● What is being asked
Your result should be the lines holding the word "hammer", copied from the entries below.

▬▬▬▬▬▬

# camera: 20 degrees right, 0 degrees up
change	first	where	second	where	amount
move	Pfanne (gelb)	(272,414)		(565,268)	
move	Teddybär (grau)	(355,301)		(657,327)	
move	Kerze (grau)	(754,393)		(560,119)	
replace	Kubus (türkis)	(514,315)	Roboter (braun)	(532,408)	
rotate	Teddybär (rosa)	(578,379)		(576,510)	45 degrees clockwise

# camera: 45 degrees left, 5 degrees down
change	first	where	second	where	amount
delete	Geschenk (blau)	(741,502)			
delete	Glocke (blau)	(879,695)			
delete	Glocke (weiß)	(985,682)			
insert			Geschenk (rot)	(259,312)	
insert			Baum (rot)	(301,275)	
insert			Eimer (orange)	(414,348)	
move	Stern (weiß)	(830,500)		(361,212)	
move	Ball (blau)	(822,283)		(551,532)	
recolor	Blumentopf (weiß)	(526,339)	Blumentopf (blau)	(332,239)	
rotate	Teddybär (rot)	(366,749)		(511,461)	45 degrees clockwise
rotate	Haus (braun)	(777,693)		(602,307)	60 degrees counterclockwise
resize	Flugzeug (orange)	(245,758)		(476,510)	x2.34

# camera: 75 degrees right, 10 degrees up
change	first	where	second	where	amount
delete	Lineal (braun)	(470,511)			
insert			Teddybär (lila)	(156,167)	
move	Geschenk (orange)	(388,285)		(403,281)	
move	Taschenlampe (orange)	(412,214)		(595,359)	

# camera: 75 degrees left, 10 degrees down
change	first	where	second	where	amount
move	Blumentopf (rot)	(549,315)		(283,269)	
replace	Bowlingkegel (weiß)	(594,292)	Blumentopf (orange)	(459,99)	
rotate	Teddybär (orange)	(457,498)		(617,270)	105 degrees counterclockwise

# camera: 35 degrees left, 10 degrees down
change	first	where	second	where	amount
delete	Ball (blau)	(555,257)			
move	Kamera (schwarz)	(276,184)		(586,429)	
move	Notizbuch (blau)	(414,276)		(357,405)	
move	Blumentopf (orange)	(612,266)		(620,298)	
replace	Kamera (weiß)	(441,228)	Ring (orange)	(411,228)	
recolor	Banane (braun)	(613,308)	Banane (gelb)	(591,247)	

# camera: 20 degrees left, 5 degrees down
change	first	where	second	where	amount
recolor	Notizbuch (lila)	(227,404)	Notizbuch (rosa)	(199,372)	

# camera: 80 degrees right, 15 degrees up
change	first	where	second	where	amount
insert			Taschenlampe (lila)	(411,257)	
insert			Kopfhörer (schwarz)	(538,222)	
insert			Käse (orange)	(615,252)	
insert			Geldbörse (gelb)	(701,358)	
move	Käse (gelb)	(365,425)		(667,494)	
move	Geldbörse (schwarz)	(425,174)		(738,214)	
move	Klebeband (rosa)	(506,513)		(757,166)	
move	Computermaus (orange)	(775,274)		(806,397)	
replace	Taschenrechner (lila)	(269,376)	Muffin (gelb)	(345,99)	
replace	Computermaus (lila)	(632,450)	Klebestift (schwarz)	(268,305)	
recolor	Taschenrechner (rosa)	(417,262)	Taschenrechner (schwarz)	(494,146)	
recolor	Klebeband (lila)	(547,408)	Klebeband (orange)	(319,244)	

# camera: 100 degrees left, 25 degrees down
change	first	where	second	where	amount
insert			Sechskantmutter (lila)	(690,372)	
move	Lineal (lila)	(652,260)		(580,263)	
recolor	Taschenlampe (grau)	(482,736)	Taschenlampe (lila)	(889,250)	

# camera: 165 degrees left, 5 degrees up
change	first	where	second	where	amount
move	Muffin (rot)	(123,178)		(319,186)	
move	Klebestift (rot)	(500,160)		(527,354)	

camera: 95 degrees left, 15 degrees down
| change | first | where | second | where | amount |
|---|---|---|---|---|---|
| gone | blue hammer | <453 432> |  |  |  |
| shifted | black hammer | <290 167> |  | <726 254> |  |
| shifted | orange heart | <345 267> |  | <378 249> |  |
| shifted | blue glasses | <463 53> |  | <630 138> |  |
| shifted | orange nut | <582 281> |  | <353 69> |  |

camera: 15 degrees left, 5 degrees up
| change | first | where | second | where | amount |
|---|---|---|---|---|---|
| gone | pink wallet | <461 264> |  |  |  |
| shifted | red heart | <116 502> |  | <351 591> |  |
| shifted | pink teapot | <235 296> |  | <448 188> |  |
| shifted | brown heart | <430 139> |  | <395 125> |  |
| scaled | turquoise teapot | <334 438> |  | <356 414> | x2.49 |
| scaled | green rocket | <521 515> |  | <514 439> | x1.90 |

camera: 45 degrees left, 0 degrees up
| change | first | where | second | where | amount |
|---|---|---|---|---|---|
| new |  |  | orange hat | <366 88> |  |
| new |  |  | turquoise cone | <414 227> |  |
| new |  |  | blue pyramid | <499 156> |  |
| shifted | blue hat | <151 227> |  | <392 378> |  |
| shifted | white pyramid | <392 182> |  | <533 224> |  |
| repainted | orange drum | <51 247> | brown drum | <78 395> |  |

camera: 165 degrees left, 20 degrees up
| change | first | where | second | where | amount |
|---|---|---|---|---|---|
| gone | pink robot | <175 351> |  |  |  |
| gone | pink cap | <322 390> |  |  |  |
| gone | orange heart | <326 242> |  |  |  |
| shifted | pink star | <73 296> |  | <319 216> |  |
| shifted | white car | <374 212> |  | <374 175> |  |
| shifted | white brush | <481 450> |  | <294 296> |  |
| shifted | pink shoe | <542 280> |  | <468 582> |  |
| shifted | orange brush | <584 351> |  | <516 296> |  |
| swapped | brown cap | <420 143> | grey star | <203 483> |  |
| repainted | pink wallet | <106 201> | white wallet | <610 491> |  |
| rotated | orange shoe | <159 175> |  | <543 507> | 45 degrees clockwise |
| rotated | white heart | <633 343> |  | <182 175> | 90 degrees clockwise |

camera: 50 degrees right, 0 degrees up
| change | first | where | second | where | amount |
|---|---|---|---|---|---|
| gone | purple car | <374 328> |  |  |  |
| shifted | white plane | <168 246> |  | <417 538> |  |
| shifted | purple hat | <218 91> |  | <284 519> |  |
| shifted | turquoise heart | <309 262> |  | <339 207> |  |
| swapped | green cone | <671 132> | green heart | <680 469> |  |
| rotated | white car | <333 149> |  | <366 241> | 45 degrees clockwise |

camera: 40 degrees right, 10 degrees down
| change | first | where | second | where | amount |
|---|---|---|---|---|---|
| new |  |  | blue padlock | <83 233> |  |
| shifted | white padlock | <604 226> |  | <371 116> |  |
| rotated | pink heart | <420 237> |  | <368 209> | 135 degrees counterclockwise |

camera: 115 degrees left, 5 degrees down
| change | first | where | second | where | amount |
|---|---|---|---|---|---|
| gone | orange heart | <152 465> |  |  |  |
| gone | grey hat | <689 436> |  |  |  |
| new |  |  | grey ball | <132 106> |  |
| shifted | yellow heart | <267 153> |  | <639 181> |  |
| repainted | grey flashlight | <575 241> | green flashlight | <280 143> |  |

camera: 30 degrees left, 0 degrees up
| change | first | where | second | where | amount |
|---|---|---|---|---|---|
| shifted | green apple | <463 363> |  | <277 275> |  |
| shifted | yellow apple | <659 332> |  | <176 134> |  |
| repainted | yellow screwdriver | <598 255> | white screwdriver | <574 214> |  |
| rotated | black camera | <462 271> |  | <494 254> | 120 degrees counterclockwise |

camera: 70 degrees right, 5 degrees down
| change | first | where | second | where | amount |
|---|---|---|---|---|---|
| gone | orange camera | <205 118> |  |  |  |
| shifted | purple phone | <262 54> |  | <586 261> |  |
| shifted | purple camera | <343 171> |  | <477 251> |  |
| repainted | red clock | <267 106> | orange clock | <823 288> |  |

▬▬▬▬▬▬

● Finished exercise
| gone | blue hammer | <453 432> |  |  |  |
| shifted | black hammer | <290 167> |  | <726 254> |  |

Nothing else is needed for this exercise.